YOUR TASK -> Return every line of the listing below that contains the word "shape", matching case exactly.

DATA ->
┌────────
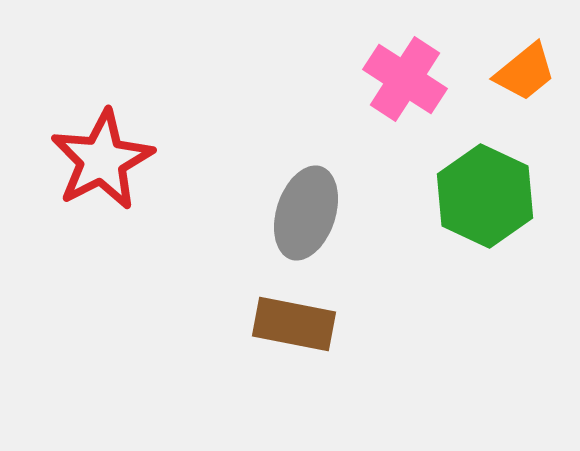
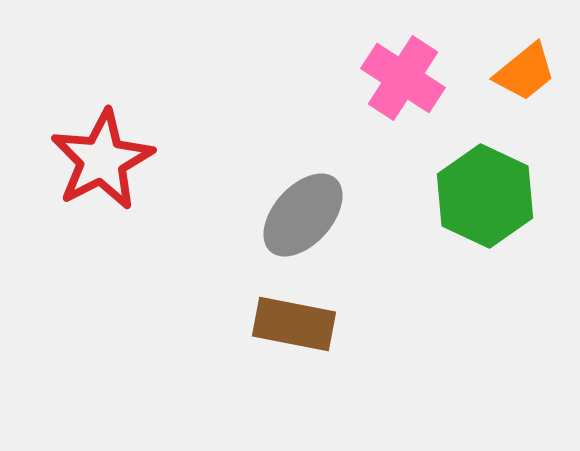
pink cross: moved 2 px left, 1 px up
gray ellipse: moved 3 px left, 2 px down; rotated 24 degrees clockwise
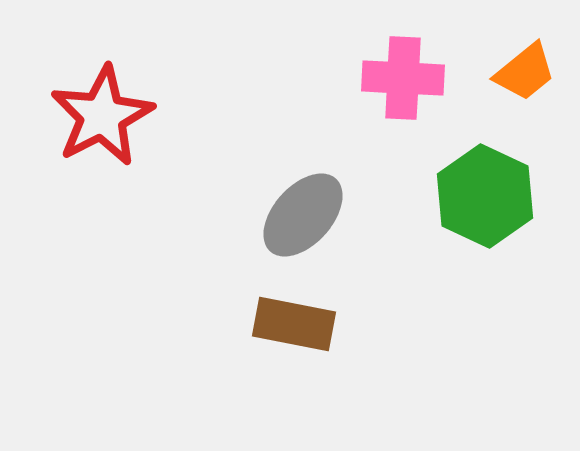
pink cross: rotated 30 degrees counterclockwise
red star: moved 44 px up
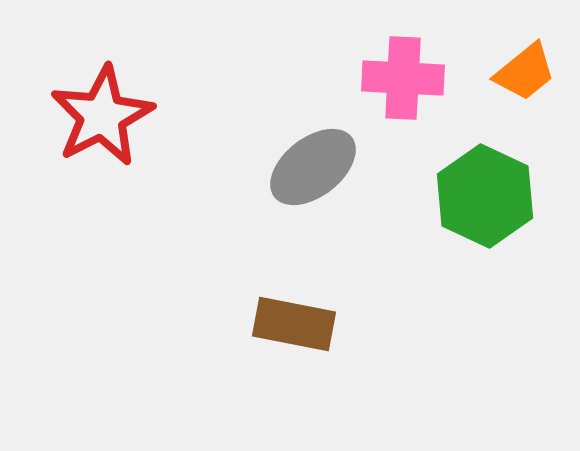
gray ellipse: moved 10 px right, 48 px up; rotated 10 degrees clockwise
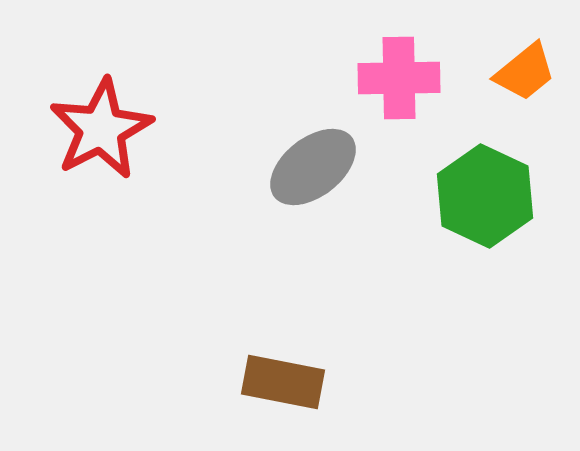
pink cross: moved 4 px left; rotated 4 degrees counterclockwise
red star: moved 1 px left, 13 px down
brown rectangle: moved 11 px left, 58 px down
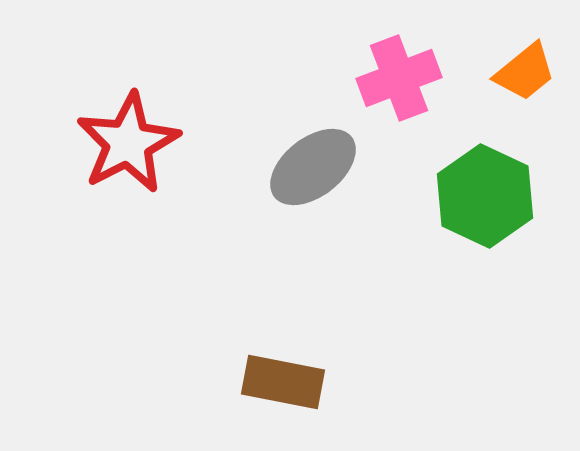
pink cross: rotated 20 degrees counterclockwise
red star: moved 27 px right, 14 px down
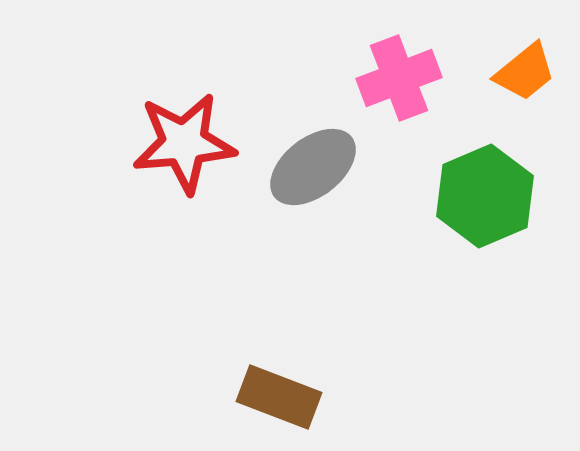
red star: moved 56 px right; rotated 22 degrees clockwise
green hexagon: rotated 12 degrees clockwise
brown rectangle: moved 4 px left, 15 px down; rotated 10 degrees clockwise
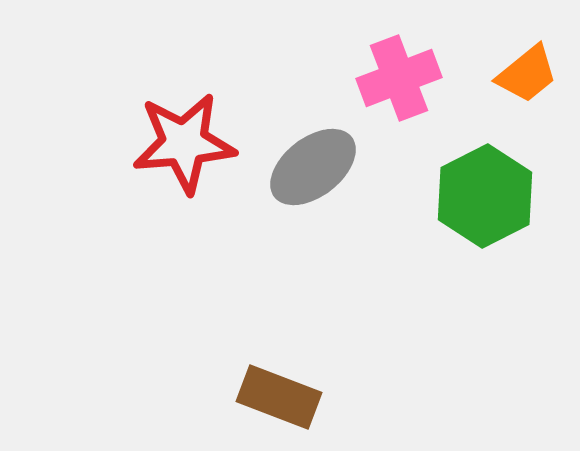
orange trapezoid: moved 2 px right, 2 px down
green hexagon: rotated 4 degrees counterclockwise
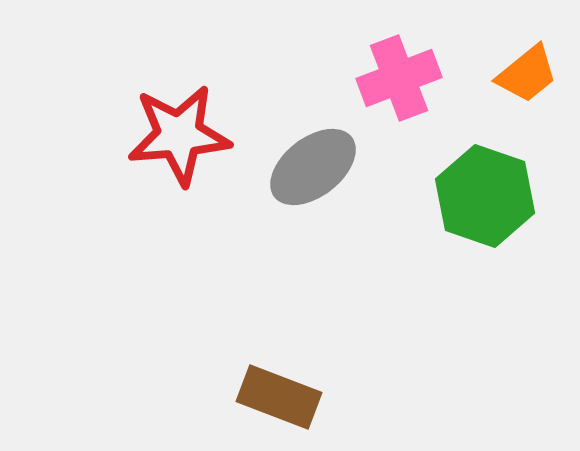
red star: moved 5 px left, 8 px up
green hexagon: rotated 14 degrees counterclockwise
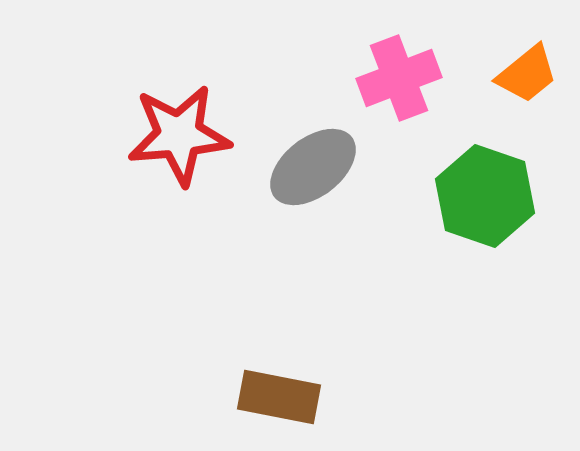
brown rectangle: rotated 10 degrees counterclockwise
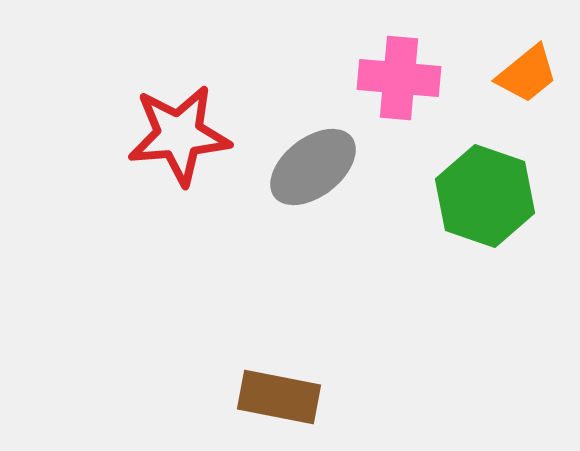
pink cross: rotated 26 degrees clockwise
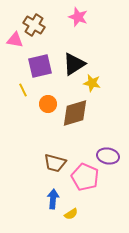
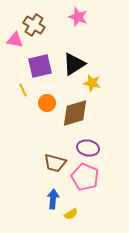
orange circle: moved 1 px left, 1 px up
purple ellipse: moved 20 px left, 8 px up
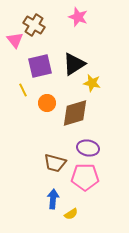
pink triangle: rotated 42 degrees clockwise
pink pentagon: rotated 24 degrees counterclockwise
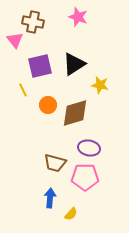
brown cross: moved 1 px left, 3 px up; rotated 20 degrees counterclockwise
yellow star: moved 8 px right, 2 px down
orange circle: moved 1 px right, 2 px down
purple ellipse: moved 1 px right
blue arrow: moved 3 px left, 1 px up
yellow semicircle: rotated 16 degrees counterclockwise
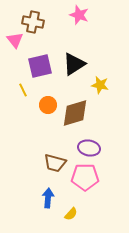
pink star: moved 1 px right, 2 px up
blue arrow: moved 2 px left
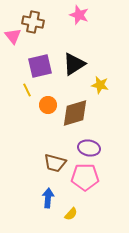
pink triangle: moved 2 px left, 4 px up
yellow line: moved 4 px right
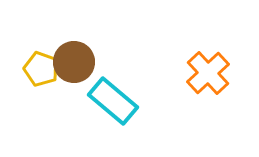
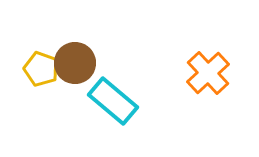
brown circle: moved 1 px right, 1 px down
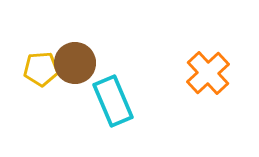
yellow pentagon: rotated 24 degrees counterclockwise
cyan rectangle: rotated 27 degrees clockwise
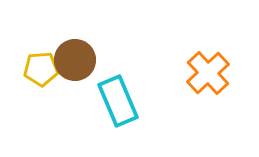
brown circle: moved 3 px up
cyan rectangle: moved 5 px right
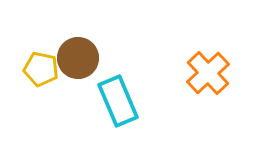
brown circle: moved 3 px right, 2 px up
yellow pentagon: rotated 16 degrees clockwise
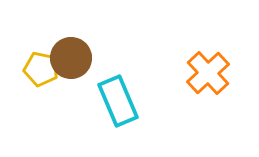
brown circle: moved 7 px left
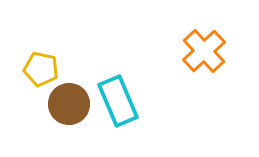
brown circle: moved 2 px left, 46 px down
orange cross: moved 4 px left, 22 px up
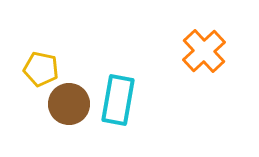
cyan rectangle: moved 1 px up; rotated 33 degrees clockwise
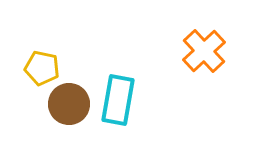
yellow pentagon: moved 1 px right, 1 px up
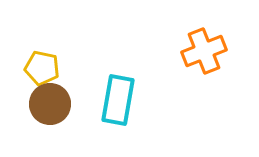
orange cross: rotated 21 degrees clockwise
brown circle: moved 19 px left
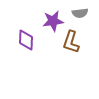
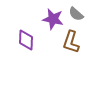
gray semicircle: moved 4 px left, 1 px down; rotated 49 degrees clockwise
purple star: moved 2 px up; rotated 20 degrees clockwise
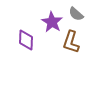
purple star: moved 1 px left, 3 px down; rotated 20 degrees clockwise
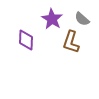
gray semicircle: moved 6 px right, 5 px down
purple star: moved 3 px up
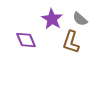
gray semicircle: moved 2 px left
purple diamond: rotated 25 degrees counterclockwise
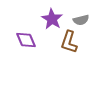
gray semicircle: moved 1 px right, 1 px down; rotated 56 degrees counterclockwise
brown L-shape: moved 2 px left
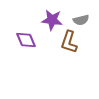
purple star: moved 1 px down; rotated 25 degrees counterclockwise
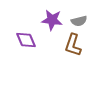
gray semicircle: moved 2 px left, 1 px down
brown L-shape: moved 4 px right, 3 px down
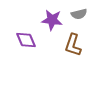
gray semicircle: moved 7 px up
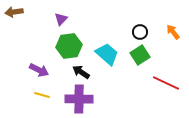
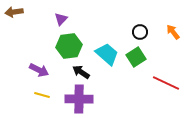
green square: moved 4 px left, 2 px down
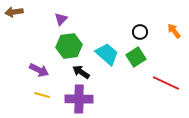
orange arrow: moved 1 px right, 1 px up
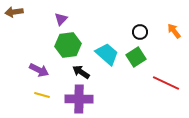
green hexagon: moved 1 px left, 1 px up
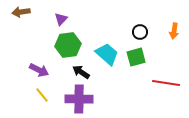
brown arrow: moved 7 px right
orange arrow: rotated 133 degrees counterclockwise
green square: rotated 18 degrees clockwise
red line: rotated 16 degrees counterclockwise
yellow line: rotated 35 degrees clockwise
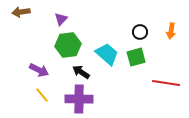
orange arrow: moved 3 px left
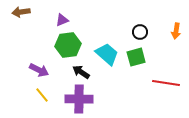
purple triangle: moved 1 px right, 1 px down; rotated 24 degrees clockwise
orange arrow: moved 5 px right
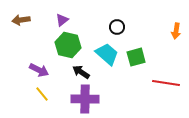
brown arrow: moved 8 px down
purple triangle: rotated 16 degrees counterclockwise
black circle: moved 23 px left, 5 px up
green hexagon: rotated 20 degrees clockwise
yellow line: moved 1 px up
purple cross: moved 6 px right
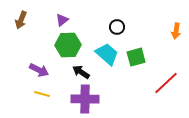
brown arrow: rotated 60 degrees counterclockwise
green hexagon: rotated 15 degrees counterclockwise
red line: rotated 52 degrees counterclockwise
yellow line: rotated 35 degrees counterclockwise
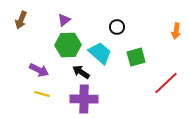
purple triangle: moved 2 px right
cyan trapezoid: moved 7 px left, 1 px up
purple cross: moved 1 px left
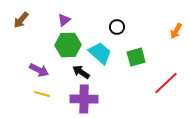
brown arrow: rotated 18 degrees clockwise
orange arrow: rotated 21 degrees clockwise
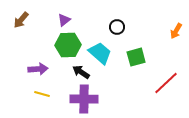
purple arrow: moved 1 px left, 1 px up; rotated 30 degrees counterclockwise
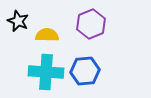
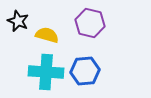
purple hexagon: moved 1 px left, 1 px up; rotated 24 degrees counterclockwise
yellow semicircle: rotated 15 degrees clockwise
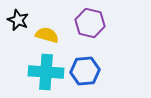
black star: moved 1 px up
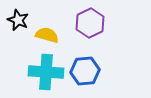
purple hexagon: rotated 20 degrees clockwise
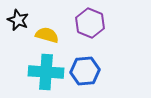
purple hexagon: rotated 12 degrees counterclockwise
└────────
EXERCISE SOLUTION ->
brown L-shape: moved 2 px left
brown L-shape: moved 4 px right, 3 px down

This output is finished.